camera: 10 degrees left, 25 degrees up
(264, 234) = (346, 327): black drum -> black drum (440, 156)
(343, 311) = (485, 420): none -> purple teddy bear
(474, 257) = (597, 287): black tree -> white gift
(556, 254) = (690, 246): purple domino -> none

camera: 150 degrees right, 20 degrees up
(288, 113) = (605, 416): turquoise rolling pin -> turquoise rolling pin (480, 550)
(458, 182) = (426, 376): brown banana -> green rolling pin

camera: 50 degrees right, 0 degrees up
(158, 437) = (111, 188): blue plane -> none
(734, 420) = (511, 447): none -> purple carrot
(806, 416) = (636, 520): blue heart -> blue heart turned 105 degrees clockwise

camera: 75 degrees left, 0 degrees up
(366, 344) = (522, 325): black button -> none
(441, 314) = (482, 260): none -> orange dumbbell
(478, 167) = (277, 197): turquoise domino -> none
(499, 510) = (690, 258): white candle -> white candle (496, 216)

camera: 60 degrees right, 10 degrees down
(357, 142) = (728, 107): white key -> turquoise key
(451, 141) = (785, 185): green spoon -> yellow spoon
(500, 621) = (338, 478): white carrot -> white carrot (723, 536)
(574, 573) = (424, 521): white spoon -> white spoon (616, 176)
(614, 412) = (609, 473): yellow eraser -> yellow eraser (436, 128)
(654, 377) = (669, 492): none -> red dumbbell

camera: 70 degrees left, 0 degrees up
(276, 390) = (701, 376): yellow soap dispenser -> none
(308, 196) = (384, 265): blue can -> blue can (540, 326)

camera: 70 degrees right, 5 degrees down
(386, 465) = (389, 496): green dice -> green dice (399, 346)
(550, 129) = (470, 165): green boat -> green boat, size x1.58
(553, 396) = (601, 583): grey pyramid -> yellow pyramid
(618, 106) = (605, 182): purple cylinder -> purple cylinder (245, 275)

┄┄┄┄┄┄┄┄┄┄

HOW TO COMPLETE THIS TASK -
When a line in the records above holds "spoon", that line is to be reported.

RESPONSE -
(451, 141) = (785, 185): green spoon -> yellow spoon
(574, 573) = (424, 521): white spoon -> white spoon (616, 176)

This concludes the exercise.